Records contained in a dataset
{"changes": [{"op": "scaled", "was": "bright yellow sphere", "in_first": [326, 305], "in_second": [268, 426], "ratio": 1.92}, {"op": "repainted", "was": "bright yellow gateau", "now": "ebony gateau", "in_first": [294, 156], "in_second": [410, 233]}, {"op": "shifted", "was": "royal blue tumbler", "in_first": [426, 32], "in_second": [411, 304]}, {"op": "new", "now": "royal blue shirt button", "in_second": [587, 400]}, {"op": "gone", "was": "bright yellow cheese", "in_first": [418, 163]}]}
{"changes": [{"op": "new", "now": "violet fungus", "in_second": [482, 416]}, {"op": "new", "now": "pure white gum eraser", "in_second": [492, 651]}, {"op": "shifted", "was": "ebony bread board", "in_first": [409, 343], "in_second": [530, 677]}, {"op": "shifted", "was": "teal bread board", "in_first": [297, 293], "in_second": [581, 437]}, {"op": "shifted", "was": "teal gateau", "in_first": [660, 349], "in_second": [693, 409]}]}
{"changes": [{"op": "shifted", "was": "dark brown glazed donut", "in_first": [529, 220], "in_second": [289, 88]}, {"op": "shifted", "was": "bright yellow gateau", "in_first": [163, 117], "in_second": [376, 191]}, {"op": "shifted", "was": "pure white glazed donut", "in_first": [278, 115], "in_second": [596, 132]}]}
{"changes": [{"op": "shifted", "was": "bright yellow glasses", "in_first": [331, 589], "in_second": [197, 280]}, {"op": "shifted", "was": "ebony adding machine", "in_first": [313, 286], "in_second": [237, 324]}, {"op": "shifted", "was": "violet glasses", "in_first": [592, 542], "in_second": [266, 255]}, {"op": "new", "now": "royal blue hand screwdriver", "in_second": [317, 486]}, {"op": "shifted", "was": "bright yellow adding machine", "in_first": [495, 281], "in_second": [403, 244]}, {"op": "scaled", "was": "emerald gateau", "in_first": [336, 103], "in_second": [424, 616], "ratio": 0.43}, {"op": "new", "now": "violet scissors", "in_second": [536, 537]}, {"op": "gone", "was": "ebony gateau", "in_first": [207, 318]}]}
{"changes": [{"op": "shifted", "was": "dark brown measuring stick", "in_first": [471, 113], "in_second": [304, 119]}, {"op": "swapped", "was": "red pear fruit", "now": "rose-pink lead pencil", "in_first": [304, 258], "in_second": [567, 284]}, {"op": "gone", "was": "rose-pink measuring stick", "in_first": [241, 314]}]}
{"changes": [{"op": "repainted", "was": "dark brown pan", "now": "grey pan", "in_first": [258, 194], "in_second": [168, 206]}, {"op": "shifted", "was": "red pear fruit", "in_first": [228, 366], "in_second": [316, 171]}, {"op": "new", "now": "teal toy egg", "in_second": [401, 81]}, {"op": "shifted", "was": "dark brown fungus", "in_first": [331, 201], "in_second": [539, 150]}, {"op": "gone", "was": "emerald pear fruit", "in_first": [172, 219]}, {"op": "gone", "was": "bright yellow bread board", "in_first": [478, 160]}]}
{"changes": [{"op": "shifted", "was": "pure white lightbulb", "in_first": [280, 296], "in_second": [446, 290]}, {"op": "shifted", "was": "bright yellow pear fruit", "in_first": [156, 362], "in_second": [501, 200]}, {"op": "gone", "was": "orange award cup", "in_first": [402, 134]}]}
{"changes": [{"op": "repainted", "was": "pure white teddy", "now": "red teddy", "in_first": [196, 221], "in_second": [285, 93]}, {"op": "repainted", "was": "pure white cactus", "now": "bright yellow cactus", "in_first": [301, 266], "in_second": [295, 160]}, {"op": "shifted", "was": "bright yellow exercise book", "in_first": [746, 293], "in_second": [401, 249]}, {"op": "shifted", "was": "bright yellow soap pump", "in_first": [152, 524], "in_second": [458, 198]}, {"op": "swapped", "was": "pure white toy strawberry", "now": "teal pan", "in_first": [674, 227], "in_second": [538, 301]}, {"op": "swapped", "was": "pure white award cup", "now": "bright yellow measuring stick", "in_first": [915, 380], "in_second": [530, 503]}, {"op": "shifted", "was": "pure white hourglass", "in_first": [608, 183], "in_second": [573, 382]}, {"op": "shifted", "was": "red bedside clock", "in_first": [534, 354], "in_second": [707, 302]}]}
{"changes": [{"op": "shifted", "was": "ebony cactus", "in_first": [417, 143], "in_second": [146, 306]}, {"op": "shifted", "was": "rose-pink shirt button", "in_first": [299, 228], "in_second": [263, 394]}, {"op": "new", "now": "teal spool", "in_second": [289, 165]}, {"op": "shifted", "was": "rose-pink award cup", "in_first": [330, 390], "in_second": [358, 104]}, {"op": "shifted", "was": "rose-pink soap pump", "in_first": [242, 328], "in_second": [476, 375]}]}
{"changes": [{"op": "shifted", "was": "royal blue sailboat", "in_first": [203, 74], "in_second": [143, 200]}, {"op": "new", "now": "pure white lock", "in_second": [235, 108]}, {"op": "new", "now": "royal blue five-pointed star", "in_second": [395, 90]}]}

> [Exercise brief]: Write every entry out again. Leave each one exactly as it is.

> [Expected answer]:
{"changes": [{"op": "scaled", "was": "bright yellow sphere", "in_first": [326, 305], "in_second": [268, 426], "ratio": 1.92}, {"op": "repainted", "was": "bright yellow gateau", "now": "ebony gateau", "in_first": [294, 156], "in_second": [410, 233]}, {"op": "shifted", "was": "royal blue tumbler", "in_first": [426, 32], "in_second": [411, 304]}, {"op": "new", "now": "royal blue shirt button", "in_second": [587, 400]}, {"op": "gone", "was": "bright yellow cheese", "in_first": [418, 163]}]}
{"changes": [{"op": "new", "now": "violet fungus", "in_second": [482, 416]}, {"op": "new", "now": "pure white gum eraser", "in_second": [492, 651]}, {"op": "shifted", "was": "ebony bread board", "in_first": [409, 343], "in_second": [530, 677]}, {"op": "shifted", "was": "teal bread board", "in_first": [297, 293], "in_second": [581, 437]}, {"op": "shifted", "was": "teal gateau", "in_first": [660, 349], "in_second": [693, 409]}]}
{"changes": [{"op": "shifted", "was": "dark brown glazed donut", "in_first": [529, 220], "in_second": [289, 88]}, {"op": "shifted", "was": "bright yellow gateau", "in_first": [163, 117], "in_second": [376, 191]}, {"op": "shifted", "was": "pure white glazed donut", "in_first": [278, 115], "in_second": [596, 132]}]}
{"changes": [{"op": "shifted", "was": "bright yellow glasses", "in_first": [331, 589], "in_second": [197, 280]}, {"op": "shifted", "was": "ebony adding machine", "in_first": [313, 286], "in_second": [237, 324]}, {"op": "shifted", "was": "violet glasses", "in_first": [592, 542], "in_second": [266, 255]}, {"op": "new", "now": "royal blue hand screwdriver", "in_second": [317, 486]}, {"op": "shifted", "was": "bright yellow adding machine", "in_first": [495, 281], "in_second": [403, 244]}, {"op": "scaled", "was": "emerald gateau", "in_first": [336, 103], "in_second": [424, 616], "ratio": 0.43}, {"op": "new", "now": "violet scissors", "in_second": [536, 537]}, {"op": "gone", "was": "ebony gateau", "in_first": [207, 318]}]}
{"changes": [{"op": "shifted", "was": "dark brown measuring stick", "in_first": [471, 113], "in_second": [304, 119]}, {"op": "swapped", "was": "red pear fruit", "now": "rose-pink lead pencil", "in_first": [304, 258], "in_second": [567, 284]}, {"op": "gone", "was": "rose-pink measuring stick", "in_first": [241, 314]}]}
{"changes": [{"op": "repainted", "was": "dark brown pan", "now": "grey pan", "in_first": [258, 194], "in_second": [168, 206]}, {"op": "shifted", "was": "red pear fruit", "in_first": [228, 366], "in_second": [316, 171]}, {"op": "new", "now": "teal toy egg", "in_second": [401, 81]}, {"op": "shifted", "was": "dark brown fungus", "in_first": [331, 201], "in_second": [539, 150]}, {"op": "gone", "was": "emerald pear fruit", "in_first": [172, 219]}, {"op": "gone", "was": "bright yellow bread board", "in_first": [478, 160]}]}
{"changes": [{"op": "shifted", "was": "pure white lightbulb", "in_first": [280, 296], "in_second": [446, 290]}, {"op": "shifted", "was": "bright yellow pear fruit", "in_first": [156, 362], "in_second": [501, 200]}, {"op": "gone", "was": "orange award cup", "in_first": [402, 134]}]}
{"changes": [{"op": "repainted", "was": "pure white teddy", "now": "red teddy", "in_first": [196, 221], "in_second": [285, 93]}, {"op": "repainted", "was": "pure white cactus", "now": "bright yellow cactus", "in_first": [301, 266], "in_second": [295, 160]}, {"op": "shifted", "was": "bright yellow exercise book", "in_first": [746, 293], "in_second": [401, 249]}, {"op": "shifted", "was": "bright yellow soap pump", "in_first": [152, 524], "in_second": [458, 198]}, {"op": "swapped", "was": "pure white toy strawberry", "now": "teal pan", "in_first": [674, 227], "in_second": [538, 301]}, {"op": "swapped", "was": "pure white award cup", "now": "bright yellow measuring stick", "in_first": [915, 380], "in_second": [530, 503]}, {"op": "shifted", "was": "pure white hourglass", "in_first": [608, 183], "in_second": [573, 382]}, {"op": "shifted", "was": "red bedside clock", "in_first": [534, 354], "in_second": [707, 302]}]}
{"changes": [{"op": "shifted", "was": "ebony cactus", "in_first": [417, 143], "in_second": [146, 306]}, {"op": "shifted", "was": "rose-pink shirt button", "in_first": [299, 228], "in_second": [263, 394]}, {"op": "new", "now": "teal spool", "in_second": [289, 165]}, {"op": "shifted", "was": "rose-pink award cup", "in_first": [330, 390], "in_second": [358, 104]}, {"op": "shifted", "was": "rose-pink soap pump", "in_first": [242, 328], "in_second": [476, 375]}]}
{"changes": [{"op": "shifted", "was": "royal blue sailboat", "in_first": [203, 74], "in_second": [143, 200]}, {"op": "new", "now": "pure white lock", "in_second": [235, 108]}, {"op": "new", "now": "royal blue five-pointed star", "in_second": [395, 90]}]}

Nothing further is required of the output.